What the task asks. Check every line of the records below for the string "cone" and copy the ones that have it.

Provided entries.
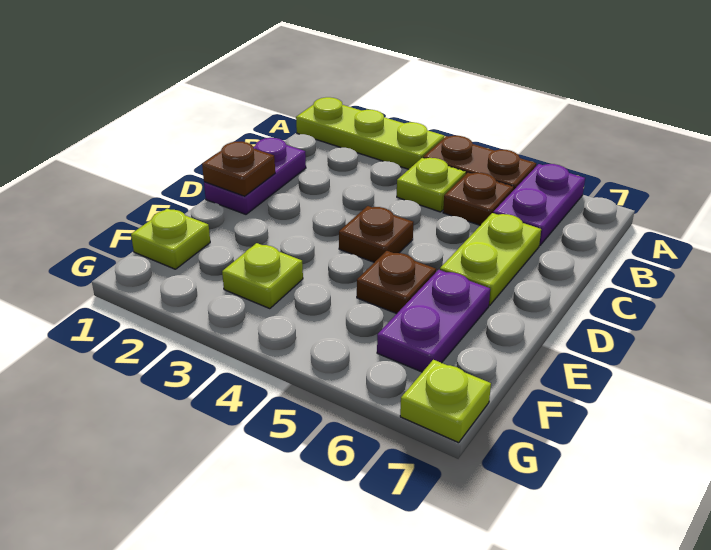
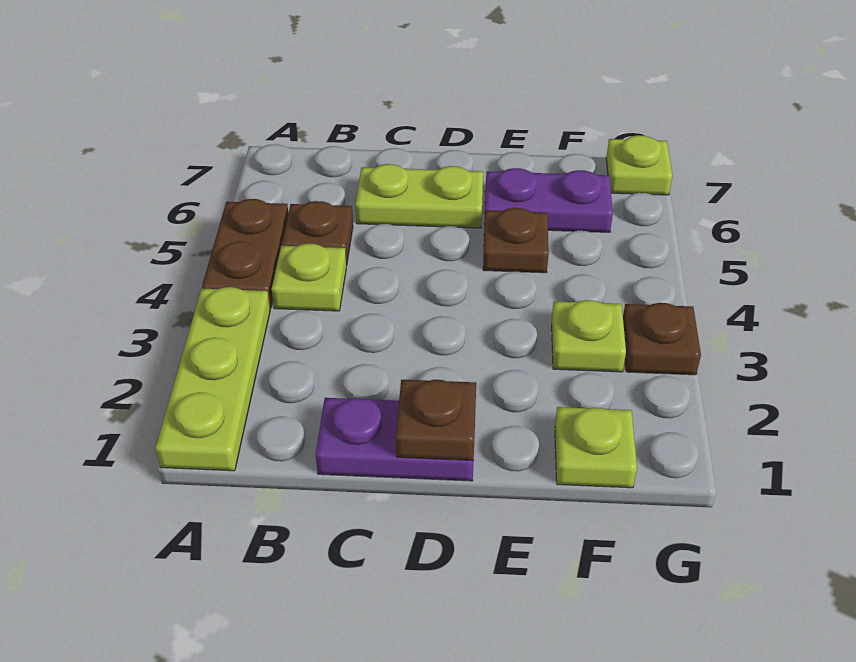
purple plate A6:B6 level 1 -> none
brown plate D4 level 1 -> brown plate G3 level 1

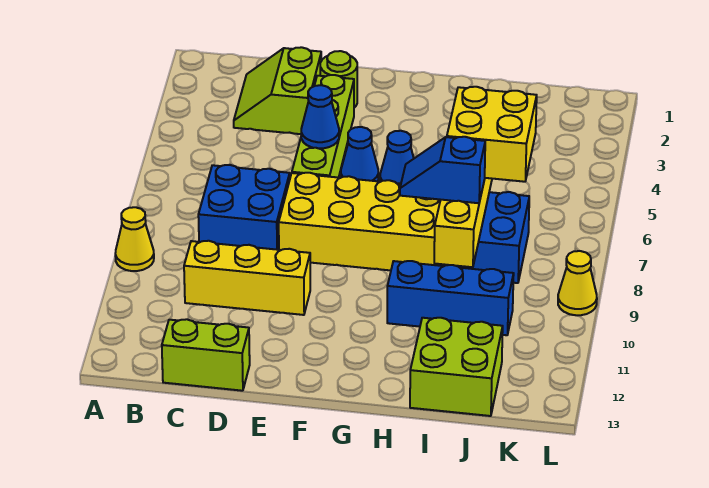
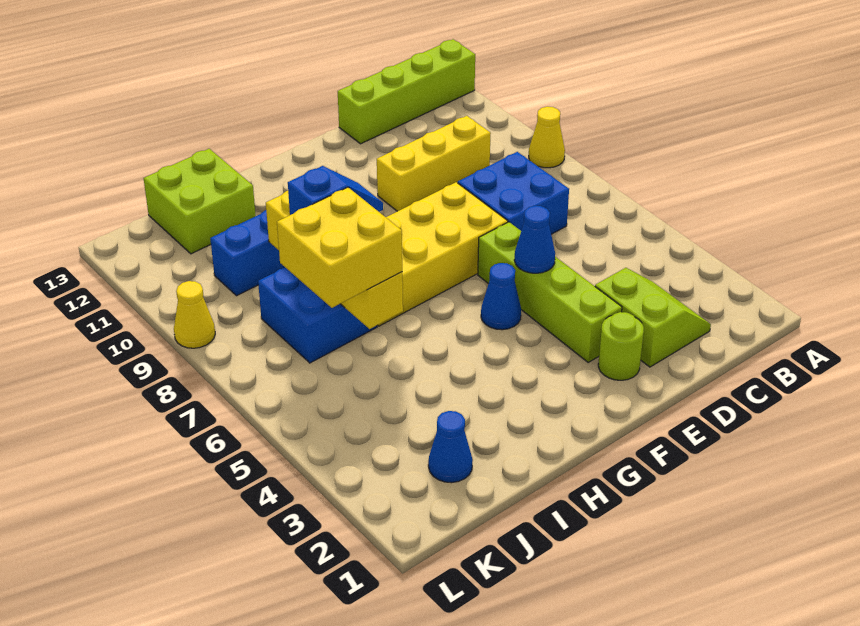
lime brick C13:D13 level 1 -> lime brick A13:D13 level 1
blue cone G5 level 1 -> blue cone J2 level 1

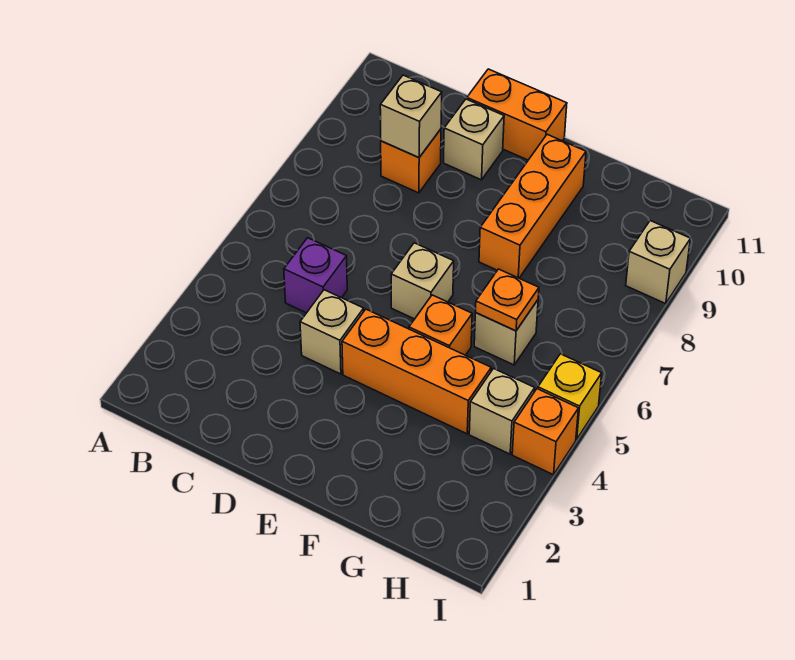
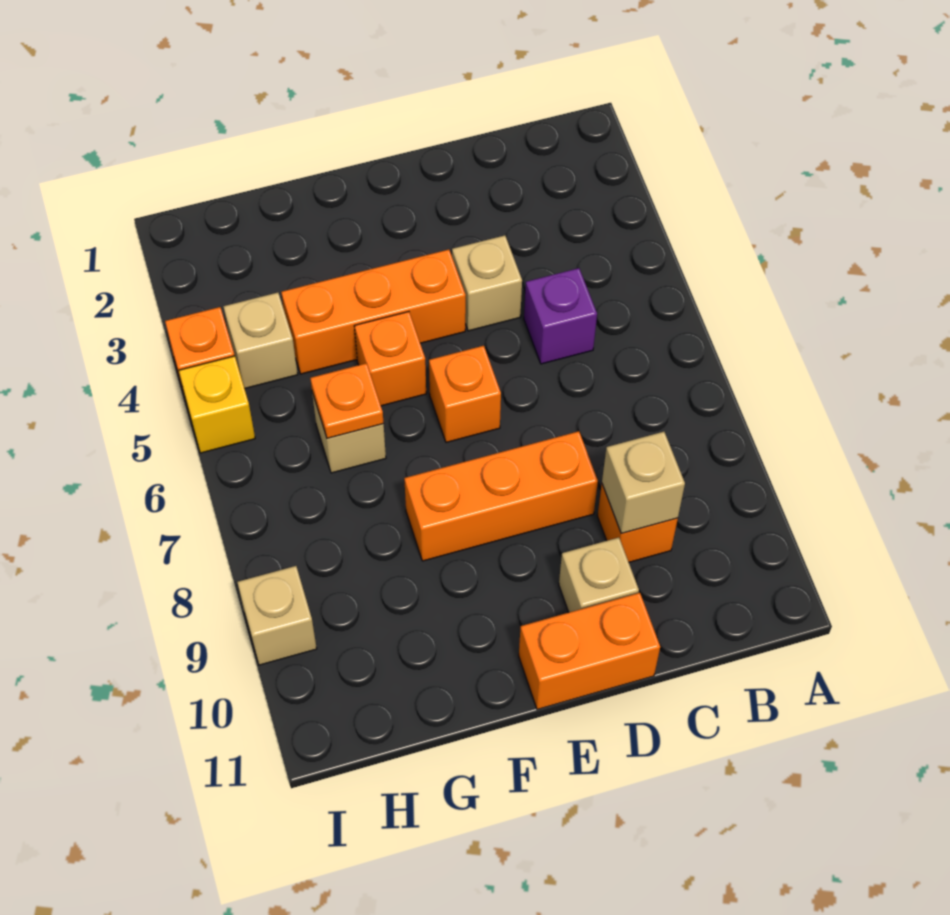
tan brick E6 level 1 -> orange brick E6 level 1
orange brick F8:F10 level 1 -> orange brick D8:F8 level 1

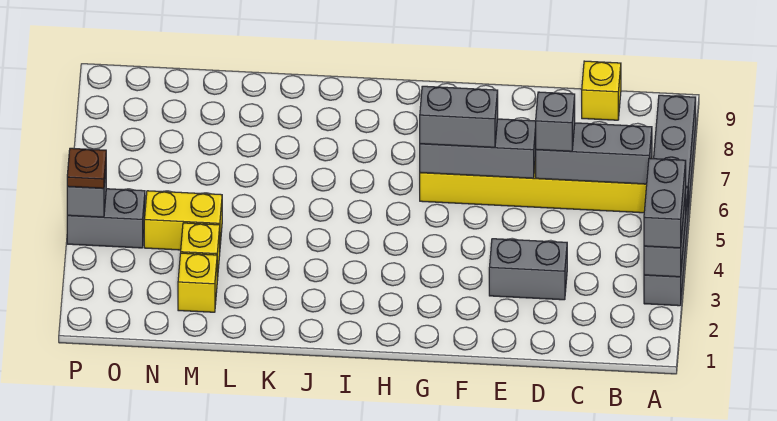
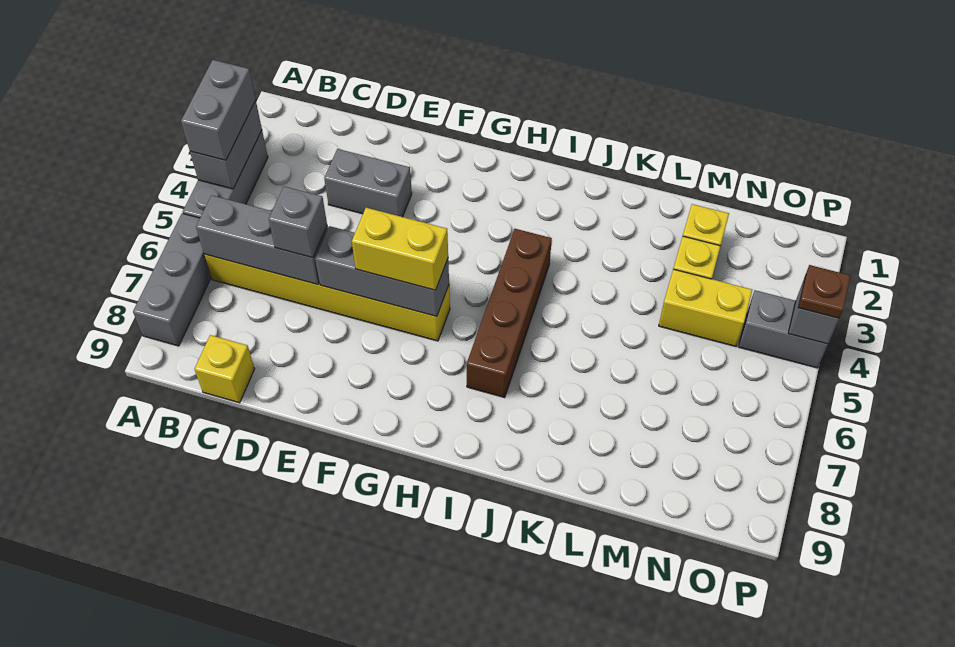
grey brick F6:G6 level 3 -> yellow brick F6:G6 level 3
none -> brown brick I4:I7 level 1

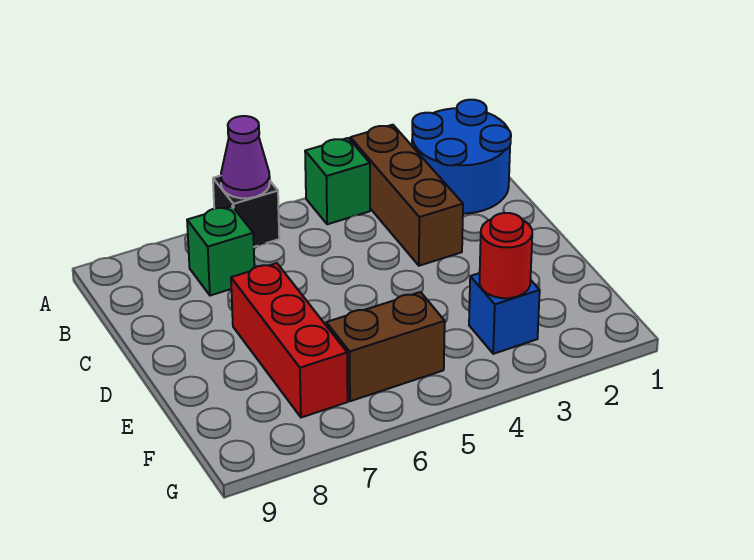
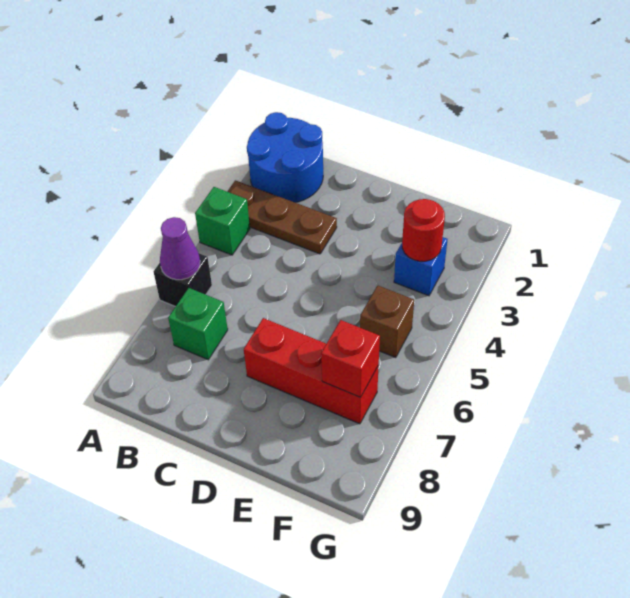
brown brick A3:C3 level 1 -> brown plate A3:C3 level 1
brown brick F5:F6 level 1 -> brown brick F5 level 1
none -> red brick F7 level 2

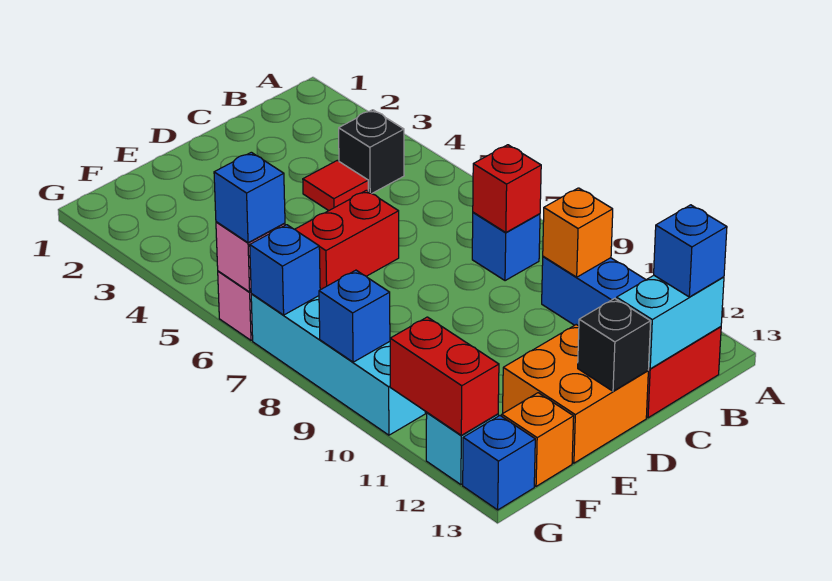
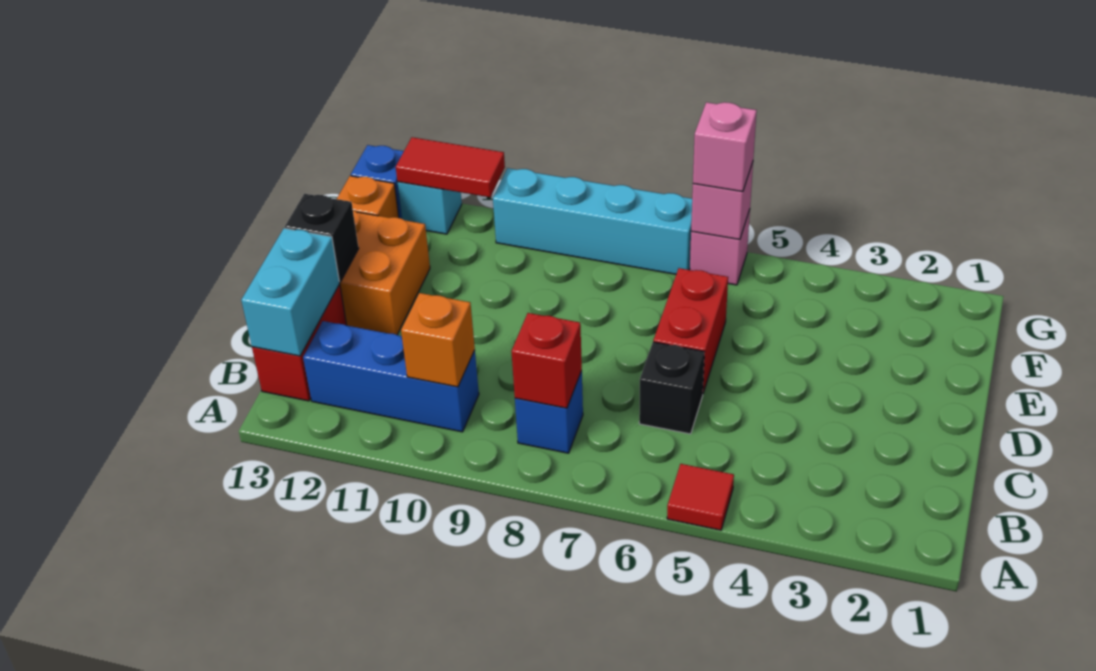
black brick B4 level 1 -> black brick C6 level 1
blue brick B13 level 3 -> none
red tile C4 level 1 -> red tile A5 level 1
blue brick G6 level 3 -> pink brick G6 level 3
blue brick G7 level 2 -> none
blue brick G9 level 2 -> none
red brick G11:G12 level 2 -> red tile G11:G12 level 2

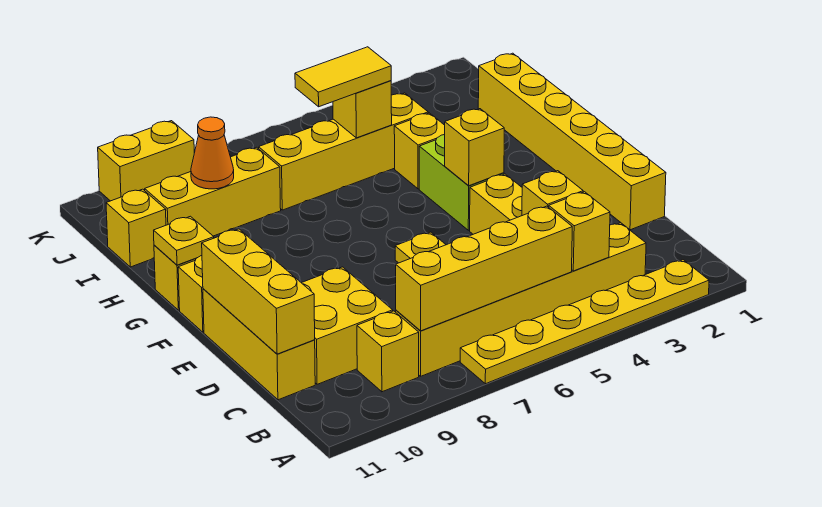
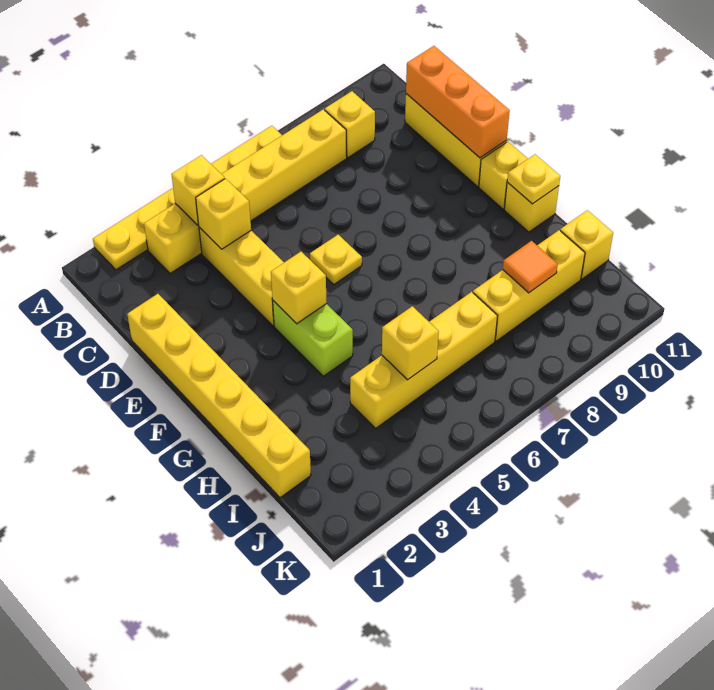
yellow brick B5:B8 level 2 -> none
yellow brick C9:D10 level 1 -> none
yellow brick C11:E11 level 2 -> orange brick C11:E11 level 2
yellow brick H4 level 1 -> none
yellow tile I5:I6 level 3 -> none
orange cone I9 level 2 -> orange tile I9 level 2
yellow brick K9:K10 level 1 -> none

Answer box.
blue cone G5 level 1 -> blue cone J2 level 1
orange cone I9 level 2 -> orange tile I9 level 2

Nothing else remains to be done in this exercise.